- [Revision comparison data]:
· · ·

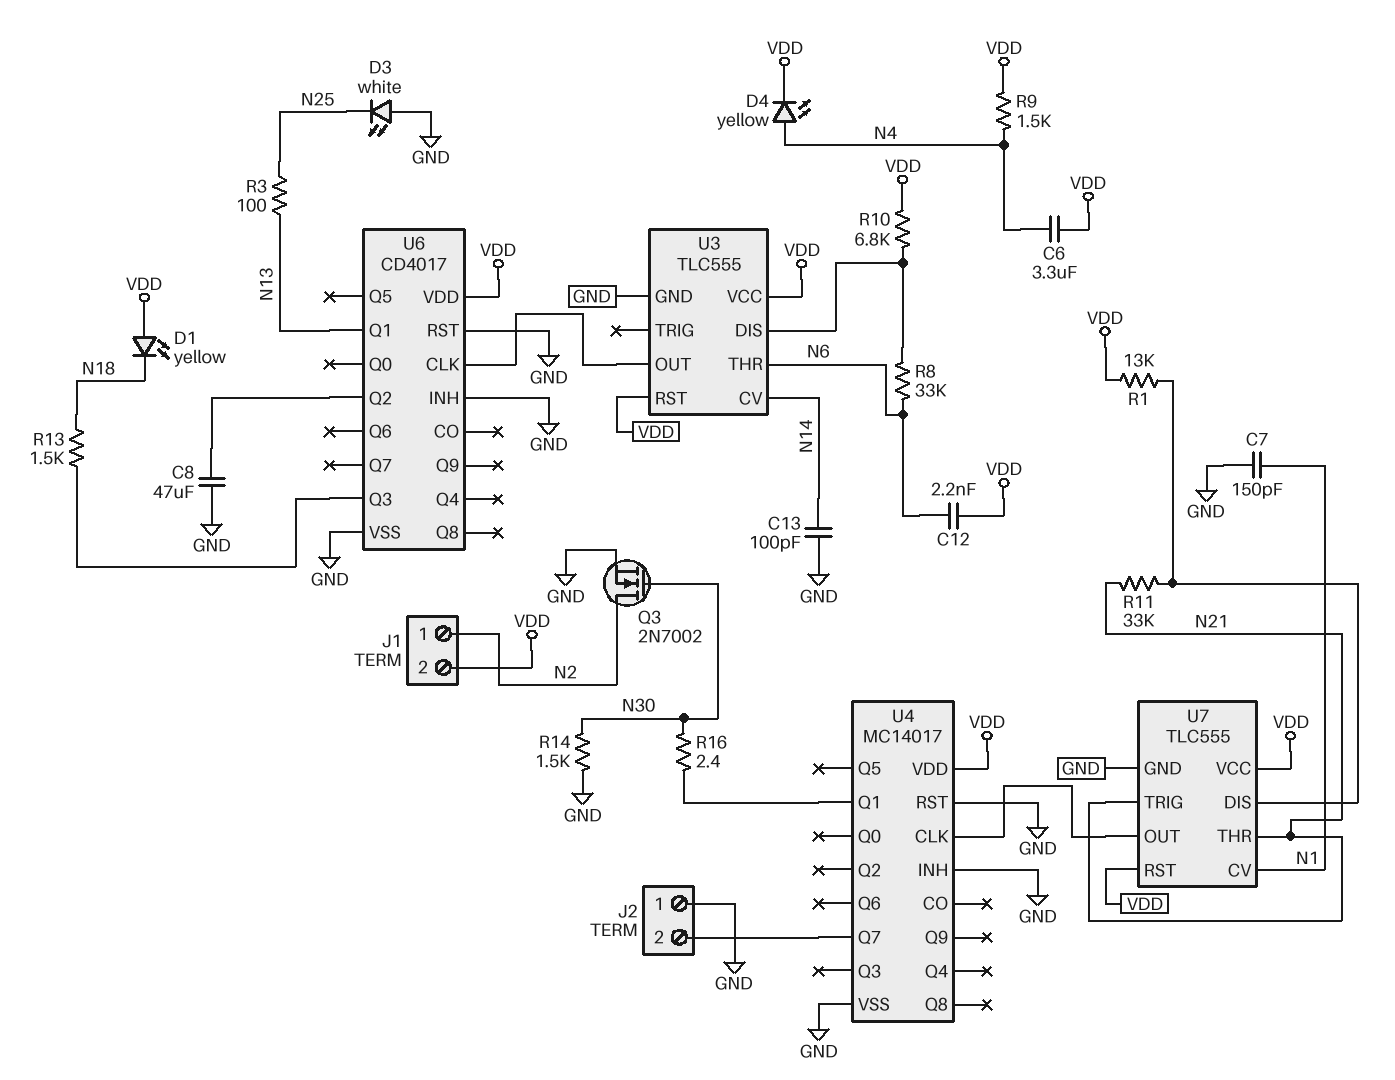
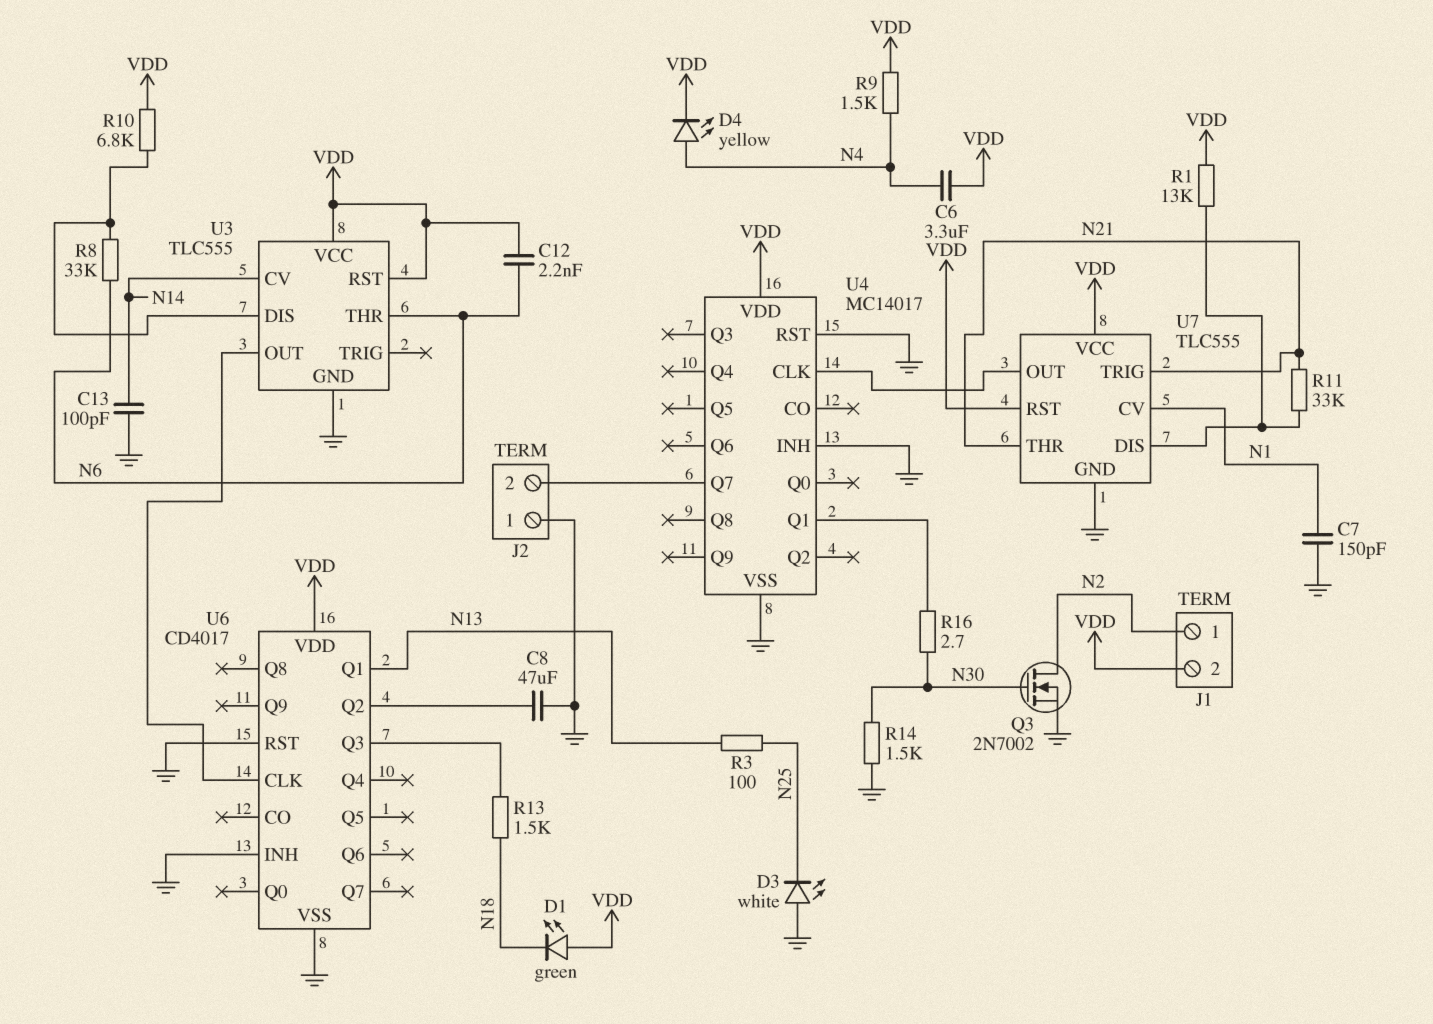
D1: LED yellow (A VDD, K N18) -> LED green (A VDD, K N18)
R16: 2.4 (N30, U4/Q1) -> 2.7 (N30, U4/Q1)

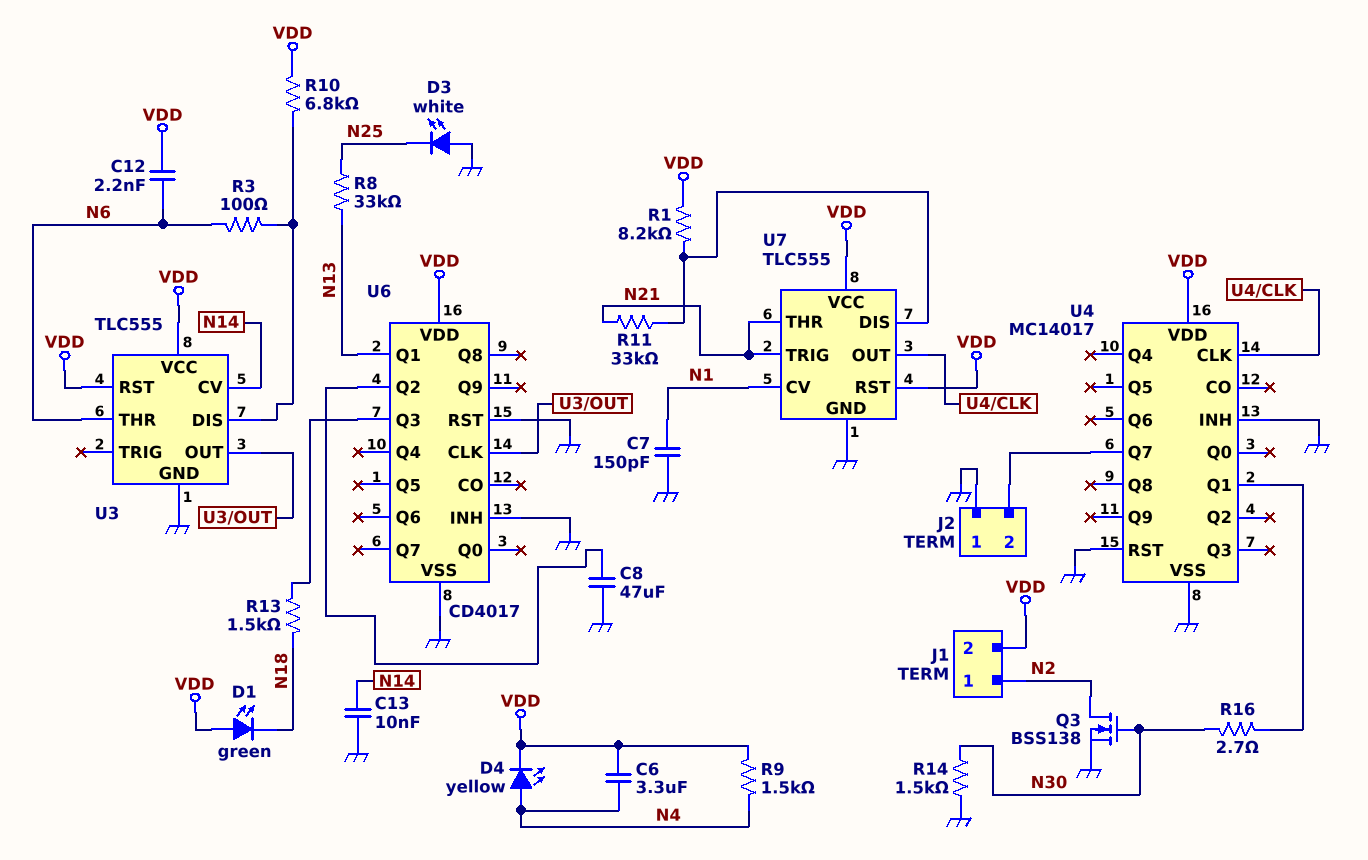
C13: 100pF (GND, N14) -> 10nF (GND, N14)
Q3: NMOS 2N7002 (G N30, D N2, S GND) -> NMOS BSS138 (G N30, D N2, S GND)
R1: 13k (U7/DIS, VDD) -> 8.2k (U7/DIS, VDD)
R3: 100 (N13, N25) -> 100 (N6, U3/DIS)
R8: 33k (N6, U3/DIS) -> 33k (N13, N25)

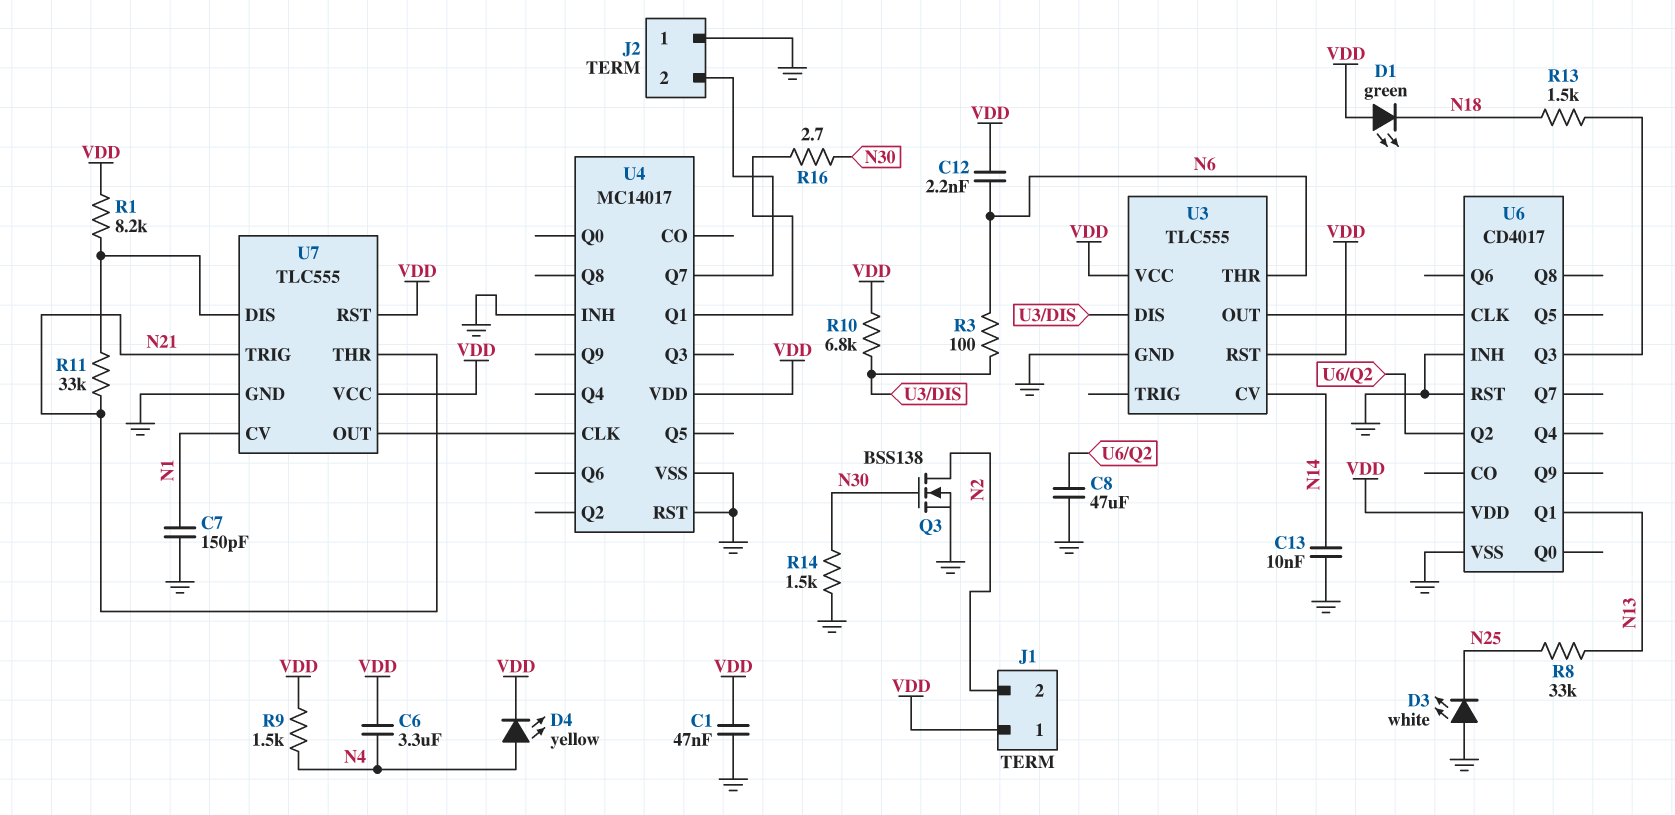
C1: none -> 47nF (GND, VDD)
J1 pin 1: N2 -> VDD
J1 pin 2: VDD -> N2

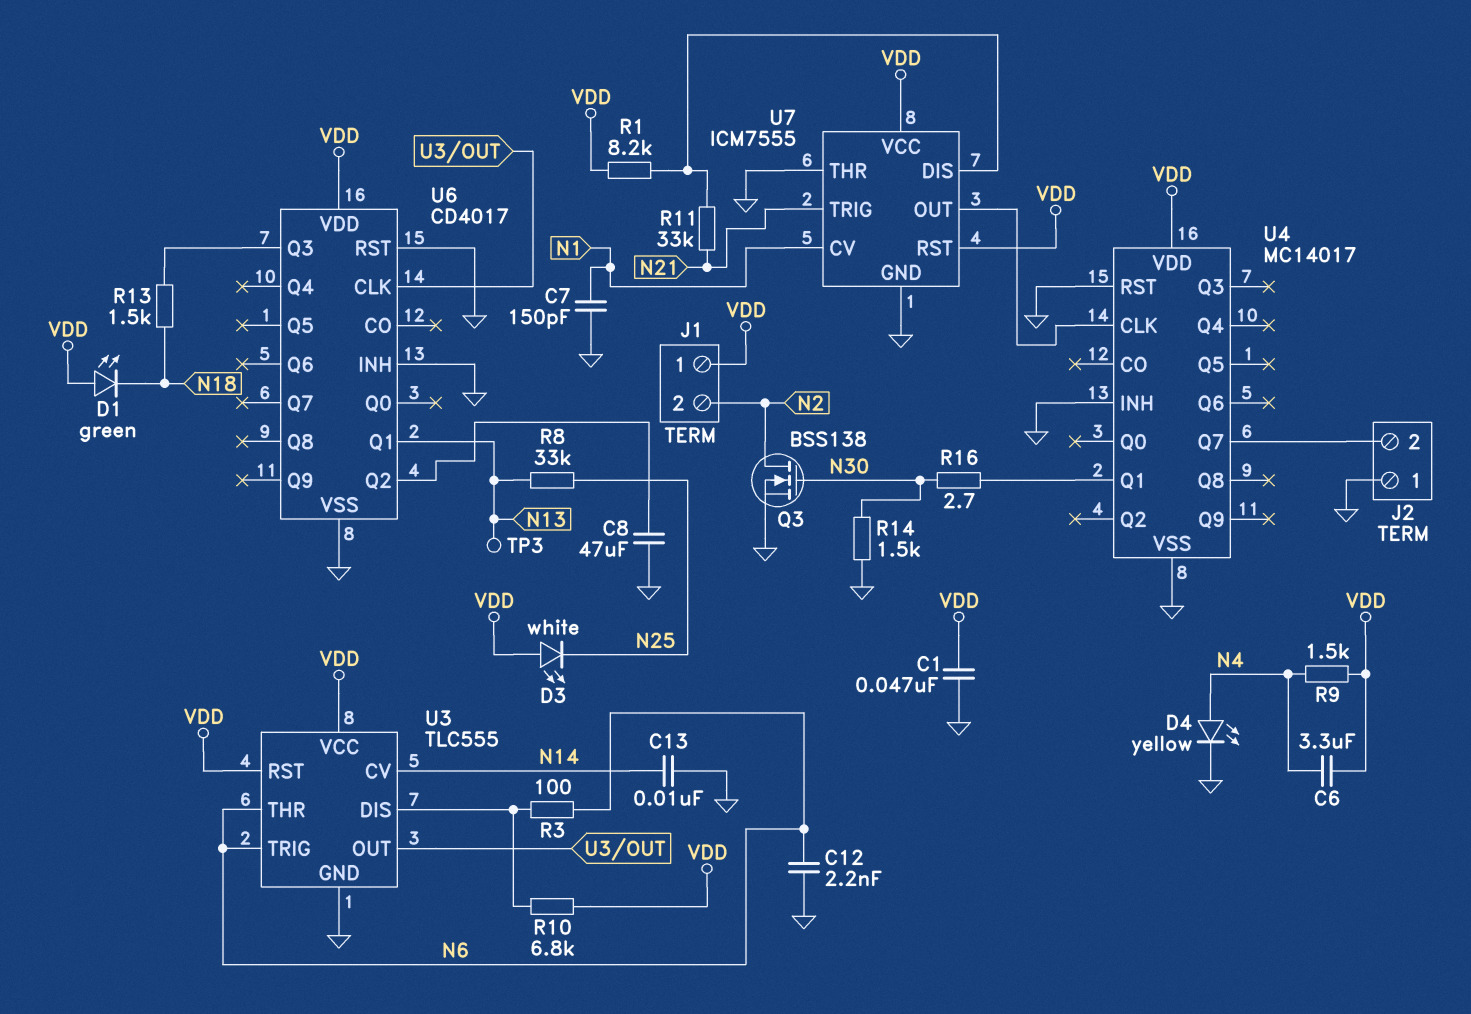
C12: 2.2nF (N6, VDD) -> 2.2nF (GND, N6)
D3: LED white (A GND, K N25) -> LED white (A VDD, K N25)
D4: LED yellow (A N4, K VDD) -> LED yellow (A N4, K GND)
TP3: none -> test point (N13)
U3 pin TRIG: none -> N6
U7: TLC555 -> ICM7555
U7 pin THR: N21 -> GND

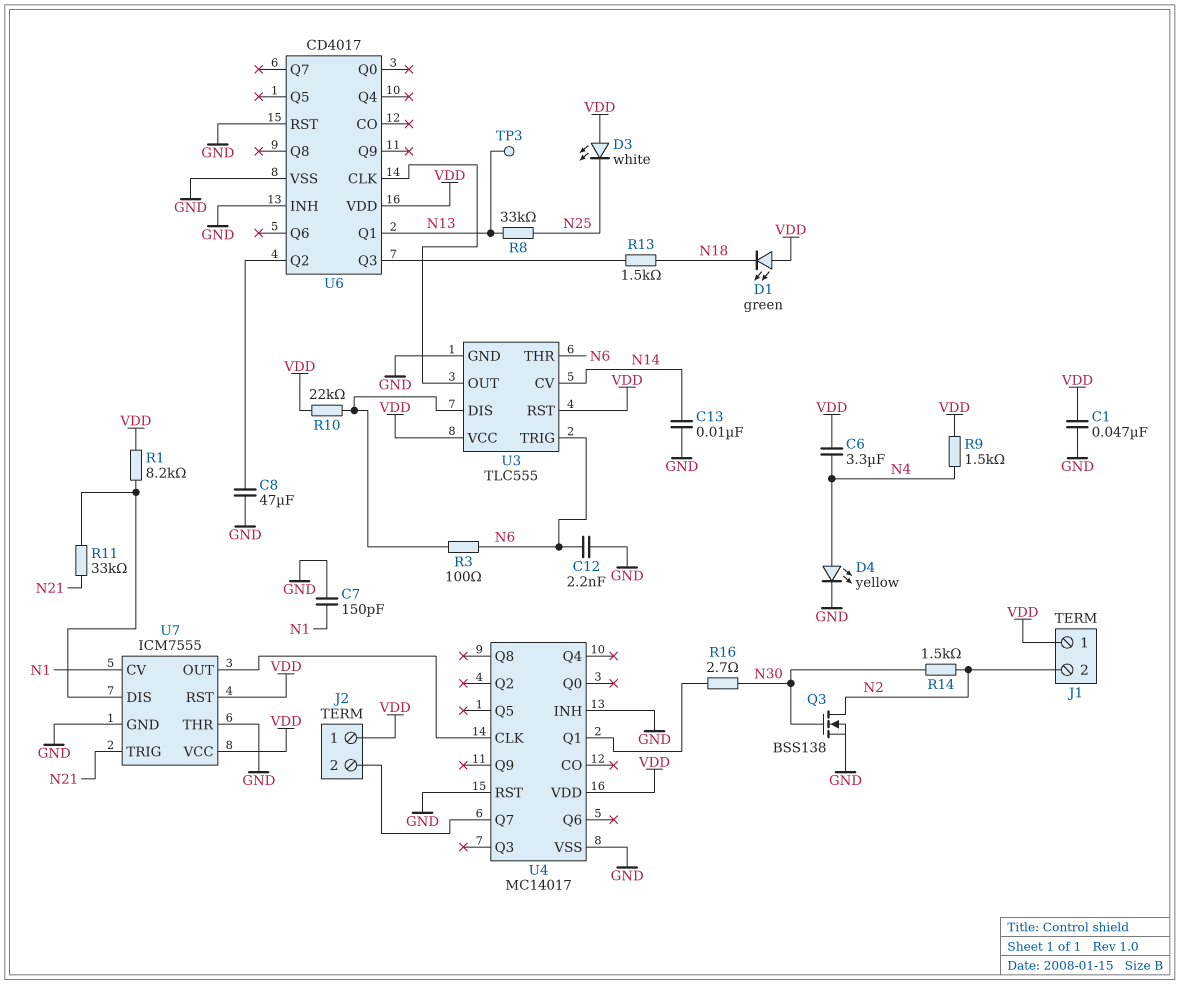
J2 pin 1: GND -> VDD
R10: 6.8k (U3/DIS, VDD) -> 22k (U3/DIS, VDD)
R14: 1.5k (GND, N30) -> 1.5k (N2, N30)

· · ·

- [Work task]: Transcribe the data exactly and leave no picture in the copy.

- [Response to this task]:
D1: LED yellow (A VDD, K N18) -> LED green (A VDD, K N18)
R16: 2.4 (N30, U4/Q1) -> 2.7 (N30, U4/Q1)

C13: 100pF (GND, N14) -> 10nF (GND, N14)
Q3: NMOS 2N7002 (G N30, D N2, S GND) -> NMOS BSS138 (G N30, D N2, S GND)
R1: 13k (U7/DIS, VDD) -> 8.2k (U7/DIS, VDD)
R3: 100 (N13, N25) -> 100 (N6, U3/DIS)
R8: 33k (N6, U3/DIS) -> 33k (N13, N25)

C1: none -> 47nF (GND, VDD)
J1 pin 1: N2 -> VDD
J1 pin 2: VDD -> N2

C12: 2.2nF (N6, VDD) -> 2.2nF (GND, N6)
D3: LED white (A GND, K N25) -> LED white (A VDD, K N25)
D4: LED yellow (A N4, K VDD) -> LED yellow (A N4, K GND)
TP3: none -> test point (N13)
U3 pin TRIG: none -> N6
U7: TLC555 -> ICM7555
U7 pin THR: N21 -> GND

J2 pin 1: GND -> VDD
R10: 6.8k (U3/DIS, VDD) -> 22k (U3/DIS, VDD)
R14: 1.5k (GND, N30) -> 1.5k (N2, N30)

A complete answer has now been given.